• **TASK OBJECTIVE**
Restate the records word for word. Include no pictures.

• **DATA**
★ ★ ★ ★ ★

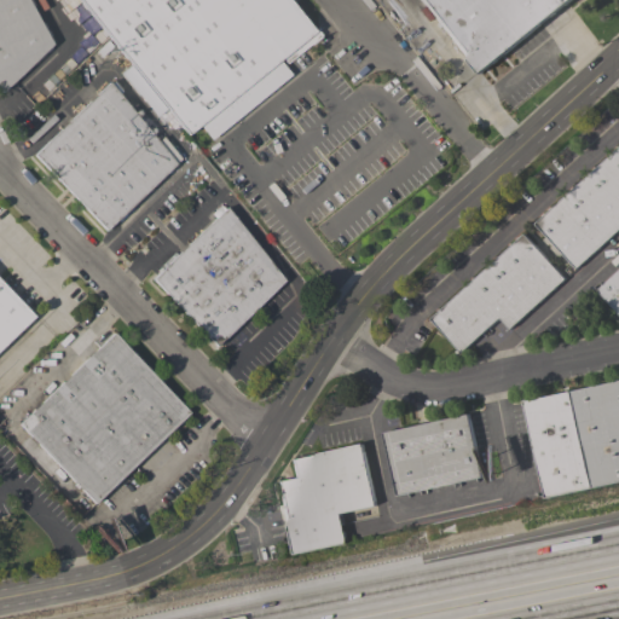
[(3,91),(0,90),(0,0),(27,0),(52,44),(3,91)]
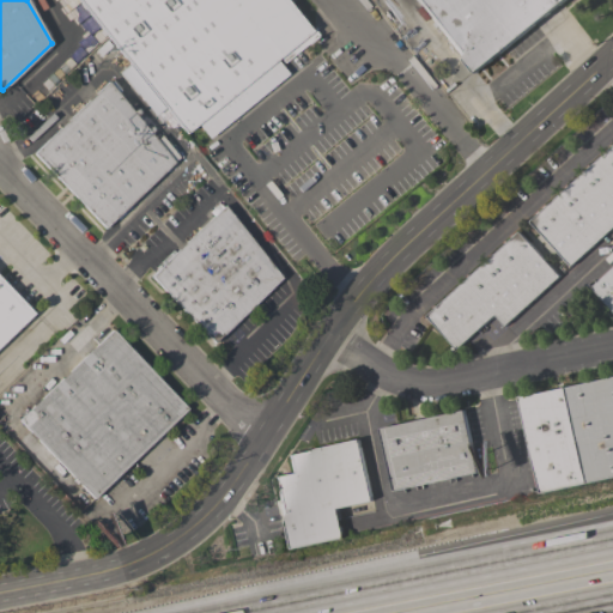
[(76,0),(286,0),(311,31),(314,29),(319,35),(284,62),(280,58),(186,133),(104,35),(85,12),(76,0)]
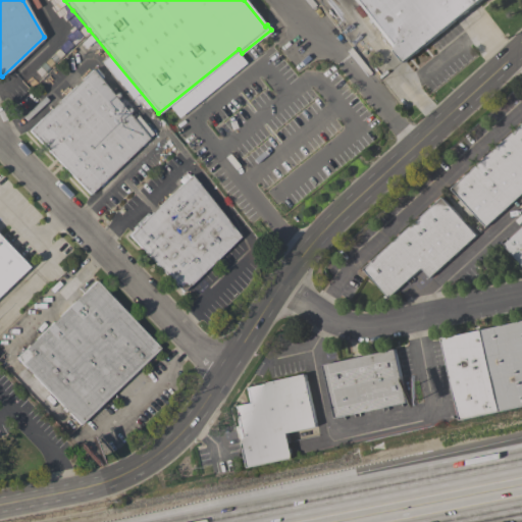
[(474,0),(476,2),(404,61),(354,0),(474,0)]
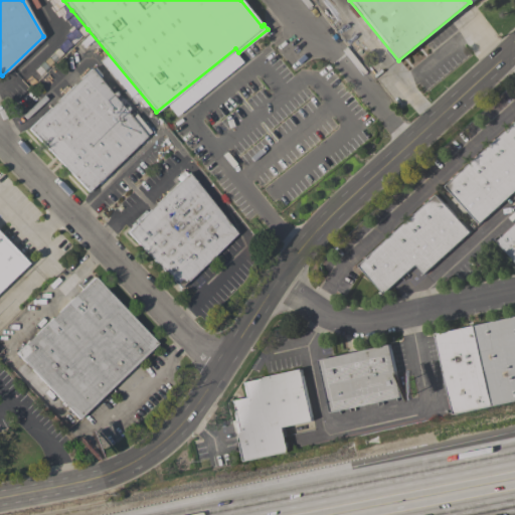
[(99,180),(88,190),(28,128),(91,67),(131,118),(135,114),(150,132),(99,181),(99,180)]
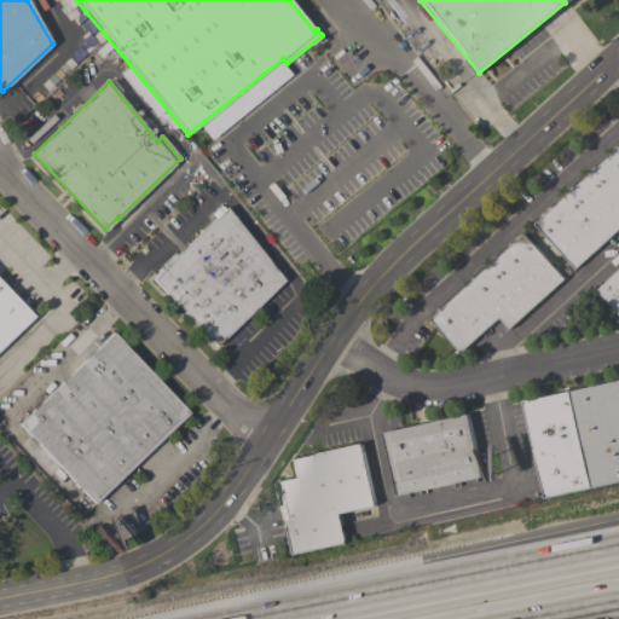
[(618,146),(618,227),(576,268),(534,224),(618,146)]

★ ★ ★ ★ ★

• **ANSWER TO THIS EXERCISE**
[(3,91),(0,90),(0,0),(27,0),(52,44),(3,91)]
[(76,0),(286,0),(311,31),(314,29),(319,35),(284,62),(280,58),(186,133),(104,35),(85,12),(76,0)]
[(474,0),(476,2),(404,61),(354,0),(474,0)]
[(99,180),(88,190),(28,128),(91,67),(131,118),(135,114),(150,132),(99,181),(99,180)]
[(618,146),(618,227),(576,268),(534,224),(618,146)]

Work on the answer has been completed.